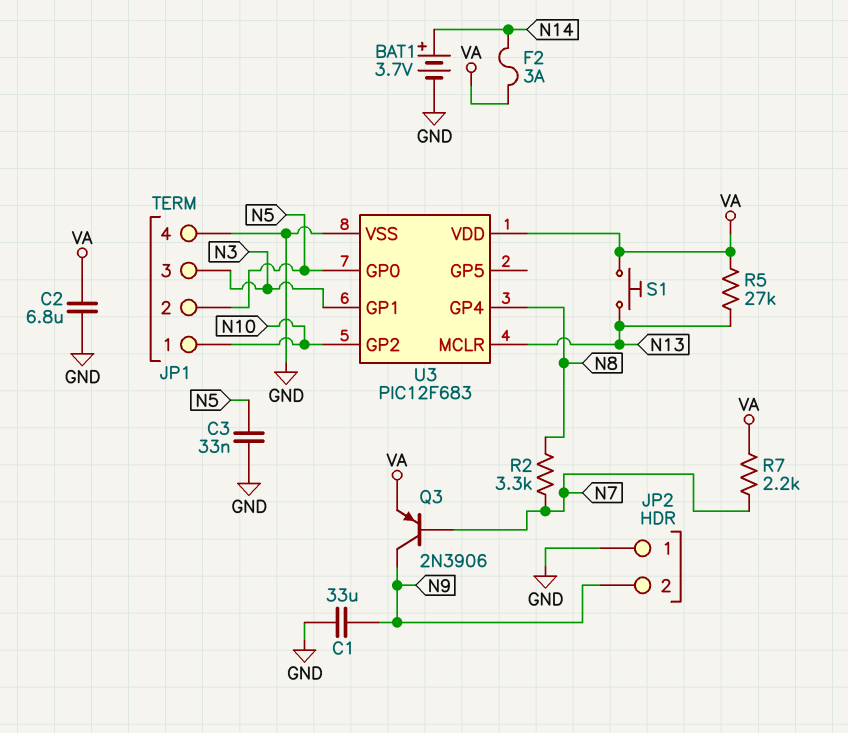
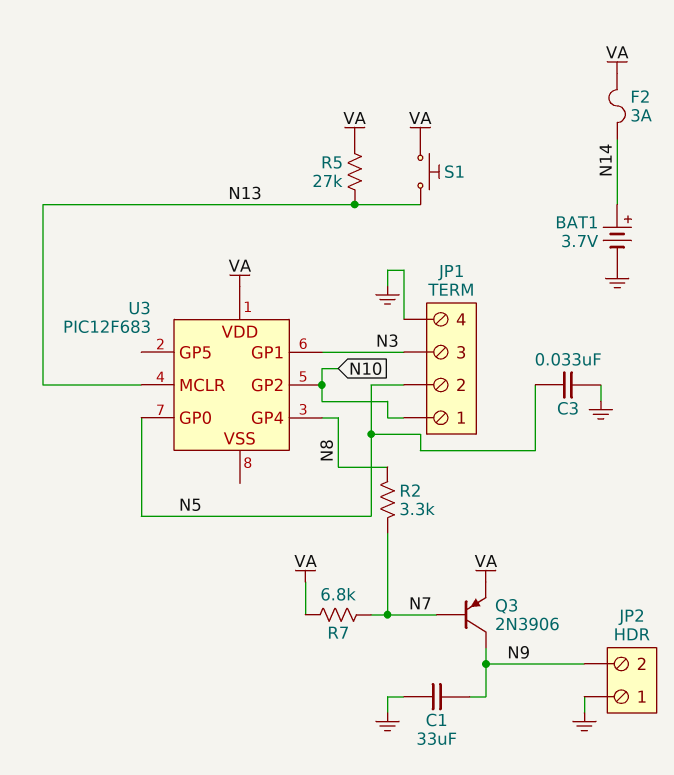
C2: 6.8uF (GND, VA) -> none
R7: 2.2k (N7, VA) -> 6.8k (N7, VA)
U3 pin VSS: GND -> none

--

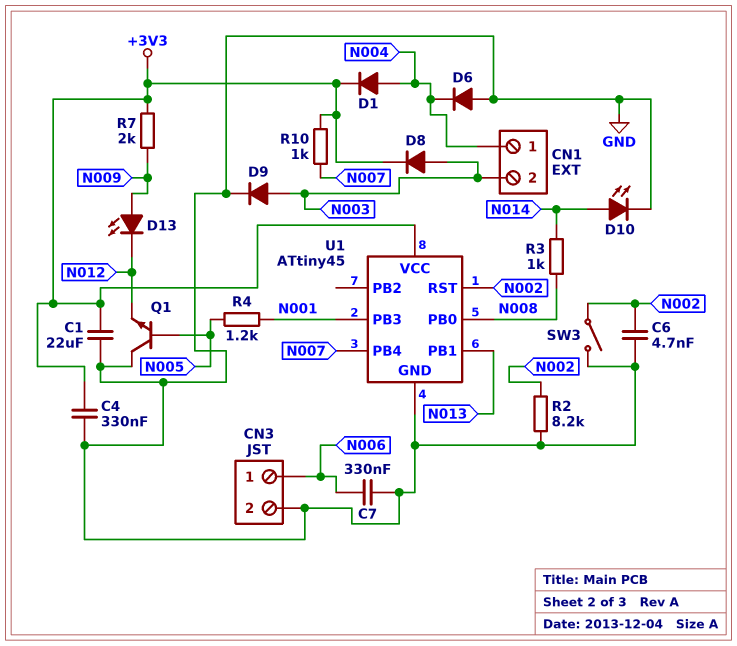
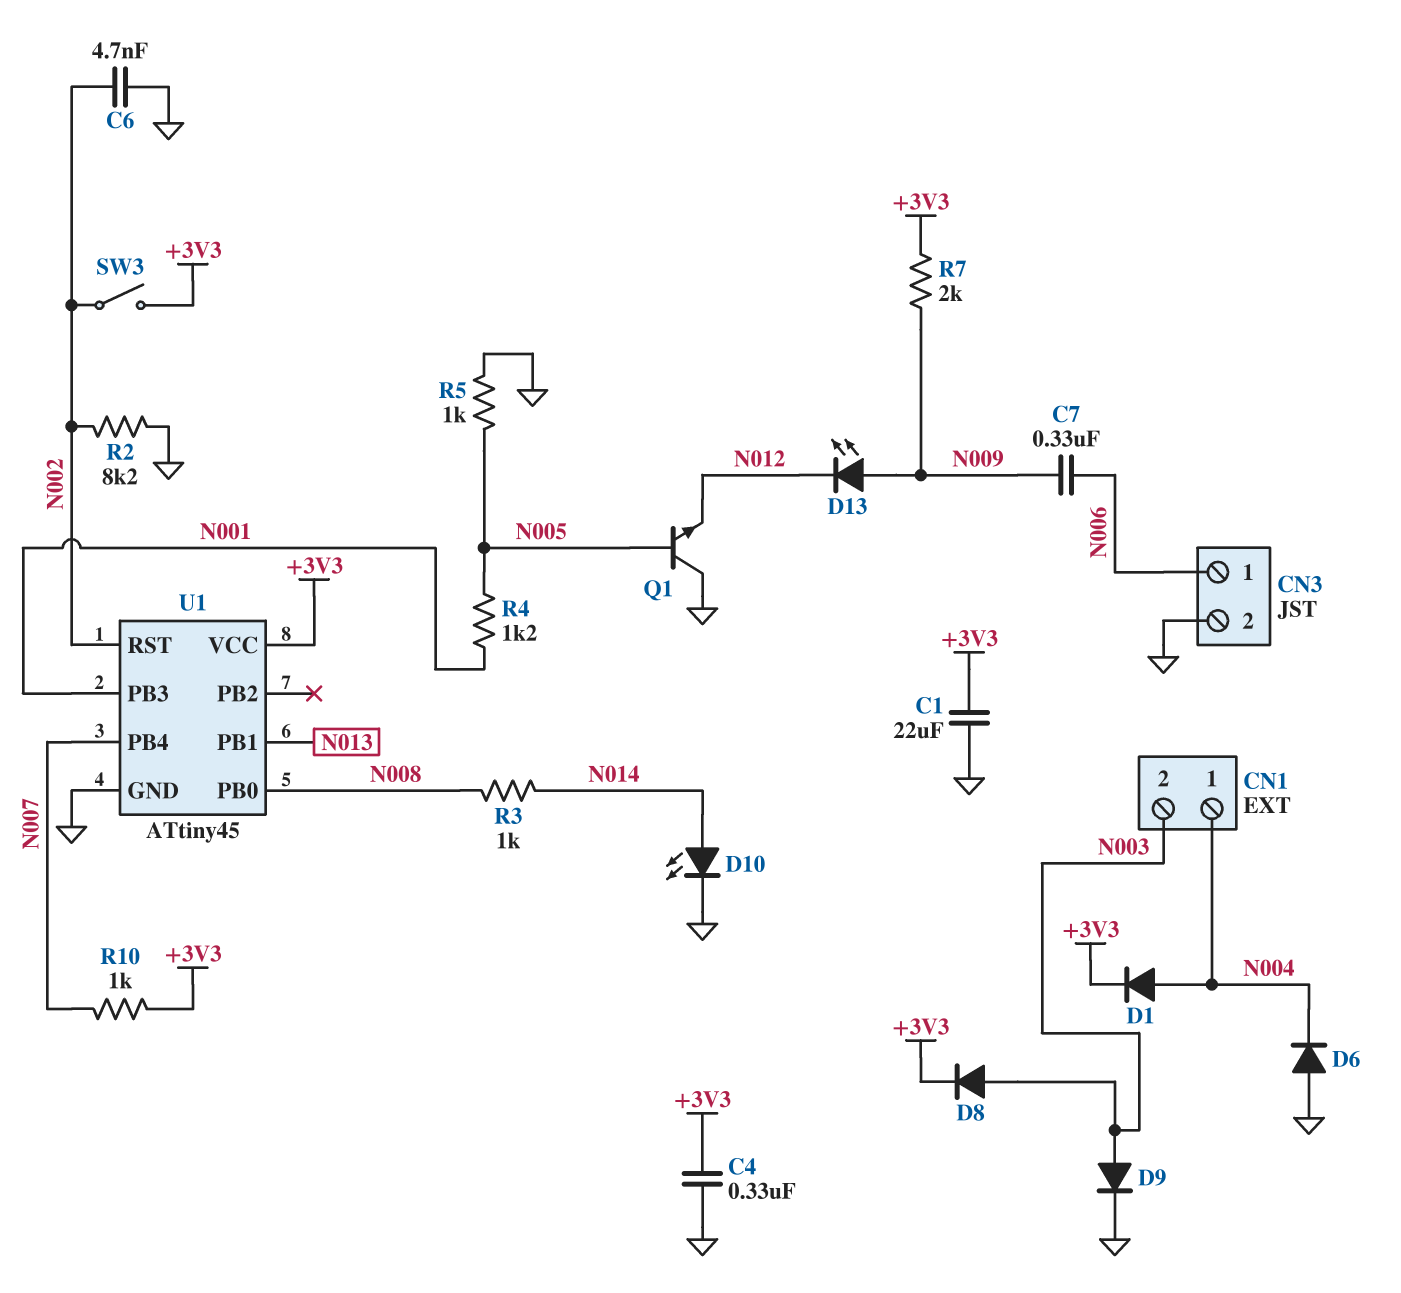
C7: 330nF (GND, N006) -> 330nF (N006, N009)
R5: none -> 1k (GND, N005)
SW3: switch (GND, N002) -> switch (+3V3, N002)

--

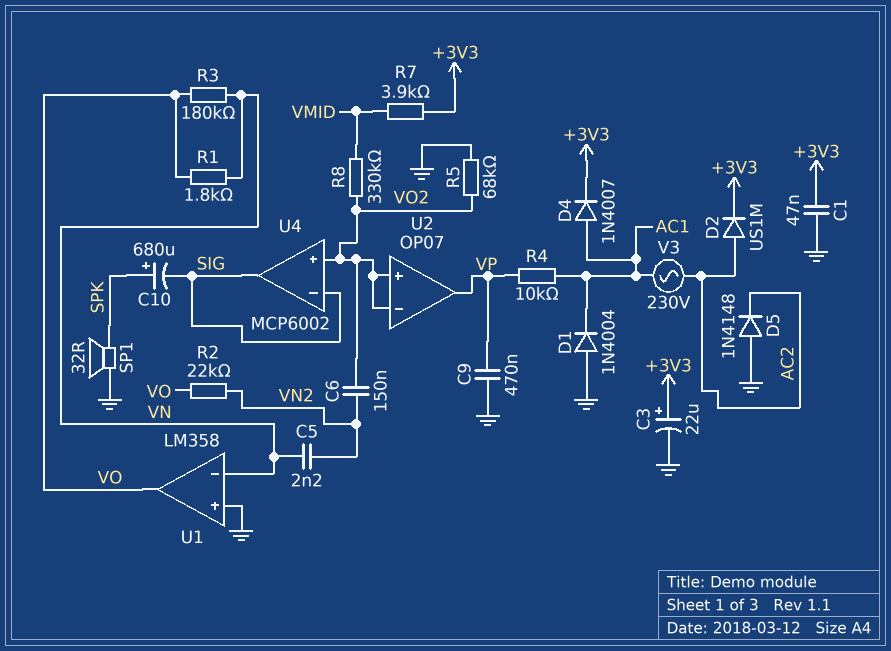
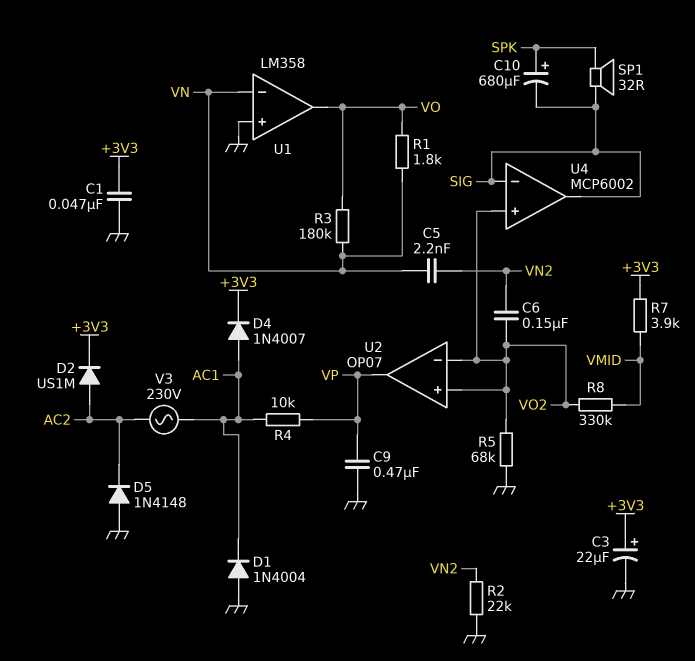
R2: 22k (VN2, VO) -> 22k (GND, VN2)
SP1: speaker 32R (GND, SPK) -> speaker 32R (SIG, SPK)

Instructions for the task »
For the listing above, print only the lines starting at the line containing "R2: 22k (VN2, VO) -> 22k (GND, VN2)" and ending at the line containing "SP1: speaker 32R", exactly, both included.

Final answer »
R2: 22k (VN2, VO) -> 22k (GND, VN2)
SP1: speaker 32R (GND, SPK) -> speaker 32R (SIG, SPK)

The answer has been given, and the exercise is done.